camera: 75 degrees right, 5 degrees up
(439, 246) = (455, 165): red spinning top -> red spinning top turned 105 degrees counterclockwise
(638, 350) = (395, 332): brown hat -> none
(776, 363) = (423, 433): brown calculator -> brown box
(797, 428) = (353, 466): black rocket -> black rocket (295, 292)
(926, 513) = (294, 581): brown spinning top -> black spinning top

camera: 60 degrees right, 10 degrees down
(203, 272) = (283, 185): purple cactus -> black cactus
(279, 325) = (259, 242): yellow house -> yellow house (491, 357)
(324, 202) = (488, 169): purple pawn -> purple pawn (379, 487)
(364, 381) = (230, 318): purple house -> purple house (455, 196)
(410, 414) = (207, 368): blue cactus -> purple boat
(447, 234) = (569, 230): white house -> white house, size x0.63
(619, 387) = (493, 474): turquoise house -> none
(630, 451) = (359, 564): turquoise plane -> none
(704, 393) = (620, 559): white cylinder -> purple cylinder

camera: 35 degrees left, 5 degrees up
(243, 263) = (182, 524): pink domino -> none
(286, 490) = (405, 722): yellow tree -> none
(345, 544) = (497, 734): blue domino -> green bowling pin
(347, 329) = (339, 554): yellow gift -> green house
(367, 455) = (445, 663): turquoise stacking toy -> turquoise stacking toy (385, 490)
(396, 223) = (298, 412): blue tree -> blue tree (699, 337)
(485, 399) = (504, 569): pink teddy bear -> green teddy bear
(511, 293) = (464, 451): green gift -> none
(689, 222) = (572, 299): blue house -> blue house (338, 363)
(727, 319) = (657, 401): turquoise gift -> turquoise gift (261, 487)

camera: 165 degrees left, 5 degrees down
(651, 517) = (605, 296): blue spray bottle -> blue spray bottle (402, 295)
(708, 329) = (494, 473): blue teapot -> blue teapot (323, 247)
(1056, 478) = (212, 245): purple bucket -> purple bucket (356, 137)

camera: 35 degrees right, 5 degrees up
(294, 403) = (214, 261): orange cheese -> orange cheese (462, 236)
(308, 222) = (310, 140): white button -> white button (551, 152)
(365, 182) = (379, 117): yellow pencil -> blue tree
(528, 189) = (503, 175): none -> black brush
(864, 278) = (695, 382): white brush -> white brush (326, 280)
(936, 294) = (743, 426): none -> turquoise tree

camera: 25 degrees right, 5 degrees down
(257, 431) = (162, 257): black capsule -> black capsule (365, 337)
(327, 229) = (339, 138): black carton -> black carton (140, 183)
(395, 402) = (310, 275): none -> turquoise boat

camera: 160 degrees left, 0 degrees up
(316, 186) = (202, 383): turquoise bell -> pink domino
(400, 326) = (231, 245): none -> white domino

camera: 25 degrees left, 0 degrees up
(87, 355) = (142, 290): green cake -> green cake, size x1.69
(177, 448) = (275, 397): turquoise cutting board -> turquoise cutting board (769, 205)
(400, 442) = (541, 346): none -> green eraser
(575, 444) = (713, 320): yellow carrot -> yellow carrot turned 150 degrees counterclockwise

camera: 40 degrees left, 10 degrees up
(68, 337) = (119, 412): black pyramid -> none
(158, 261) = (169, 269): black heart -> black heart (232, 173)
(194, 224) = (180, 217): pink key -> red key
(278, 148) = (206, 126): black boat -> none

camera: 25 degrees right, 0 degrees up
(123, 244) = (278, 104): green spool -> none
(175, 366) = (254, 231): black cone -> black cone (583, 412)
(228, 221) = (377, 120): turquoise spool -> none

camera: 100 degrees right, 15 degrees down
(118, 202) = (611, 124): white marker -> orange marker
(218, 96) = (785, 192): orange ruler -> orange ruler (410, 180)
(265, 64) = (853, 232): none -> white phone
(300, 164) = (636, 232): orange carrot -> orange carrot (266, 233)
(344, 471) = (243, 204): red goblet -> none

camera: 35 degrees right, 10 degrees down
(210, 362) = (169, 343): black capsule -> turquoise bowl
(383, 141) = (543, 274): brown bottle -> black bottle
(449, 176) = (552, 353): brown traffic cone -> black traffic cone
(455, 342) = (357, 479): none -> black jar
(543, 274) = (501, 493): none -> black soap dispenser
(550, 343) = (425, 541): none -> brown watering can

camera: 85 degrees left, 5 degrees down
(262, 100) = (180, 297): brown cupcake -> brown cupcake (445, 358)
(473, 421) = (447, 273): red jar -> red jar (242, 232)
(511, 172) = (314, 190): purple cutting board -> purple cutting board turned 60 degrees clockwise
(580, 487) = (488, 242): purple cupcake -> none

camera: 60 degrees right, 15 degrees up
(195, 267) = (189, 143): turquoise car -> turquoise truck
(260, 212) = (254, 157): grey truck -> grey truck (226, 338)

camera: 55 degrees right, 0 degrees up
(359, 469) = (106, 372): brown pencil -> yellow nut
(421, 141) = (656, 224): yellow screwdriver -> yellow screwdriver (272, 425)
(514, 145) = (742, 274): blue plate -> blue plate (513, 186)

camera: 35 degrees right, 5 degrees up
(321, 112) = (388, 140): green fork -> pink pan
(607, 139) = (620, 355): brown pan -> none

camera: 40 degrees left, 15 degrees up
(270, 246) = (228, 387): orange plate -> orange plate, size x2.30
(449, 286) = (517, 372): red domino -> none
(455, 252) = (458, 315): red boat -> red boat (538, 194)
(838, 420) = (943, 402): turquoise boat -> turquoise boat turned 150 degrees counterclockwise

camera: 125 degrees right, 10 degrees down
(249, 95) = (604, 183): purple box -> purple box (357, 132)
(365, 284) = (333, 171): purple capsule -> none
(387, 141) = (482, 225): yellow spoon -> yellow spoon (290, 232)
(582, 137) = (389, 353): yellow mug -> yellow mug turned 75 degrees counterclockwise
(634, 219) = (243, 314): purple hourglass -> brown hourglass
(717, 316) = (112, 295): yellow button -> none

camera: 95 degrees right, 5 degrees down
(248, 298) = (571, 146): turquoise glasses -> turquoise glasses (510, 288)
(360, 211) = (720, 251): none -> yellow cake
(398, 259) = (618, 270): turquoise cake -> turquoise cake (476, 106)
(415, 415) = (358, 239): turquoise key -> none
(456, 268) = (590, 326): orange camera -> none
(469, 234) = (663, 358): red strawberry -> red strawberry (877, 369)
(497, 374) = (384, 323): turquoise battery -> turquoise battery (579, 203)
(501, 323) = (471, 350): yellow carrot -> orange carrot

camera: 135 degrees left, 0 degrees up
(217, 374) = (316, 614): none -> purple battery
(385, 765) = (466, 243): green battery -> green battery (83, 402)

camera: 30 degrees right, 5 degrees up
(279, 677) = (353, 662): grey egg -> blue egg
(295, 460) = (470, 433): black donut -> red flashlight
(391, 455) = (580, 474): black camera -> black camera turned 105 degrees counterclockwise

**What this task involves**
Copy every line of the records above, starting with the first, up to and including the line containing "camera: 35 degrees left, 5 degrees up".

**Exercise response**
camera: 75 degrees right, 5 degrees up
(439, 246) = (455, 165): red spinning top -> red spinning top turned 105 degrees counterclockwise
(638, 350) = (395, 332): brown hat -> none
(776, 363) = (423, 433): brown calculator -> brown box
(797, 428) = (353, 466): black rocket -> black rocket (295, 292)
(926, 513) = (294, 581): brown spinning top -> black spinning top

camera: 60 degrees right, 10 degrees down
(203, 272) = (283, 185): purple cactus -> black cactus
(279, 325) = (259, 242): yellow house -> yellow house (491, 357)
(324, 202) = (488, 169): purple pawn -> purple pawn (379, 487)
(364, 381) = (230, 318): purple house -> purple house (455, 196)
(410, 414) = (207, 368): blue cactus -> purple boat
(447, 234) = (569, 230): white house -> white house, size x0.63
(619, 387) = (493, 474): turquoise house -> none
(630, 451) = (359, 564): turquoise plane -> none
(704, 393) = (620, 559): white cylinder -> purple cylinder

camera: 35 degrees left, 5 degrees up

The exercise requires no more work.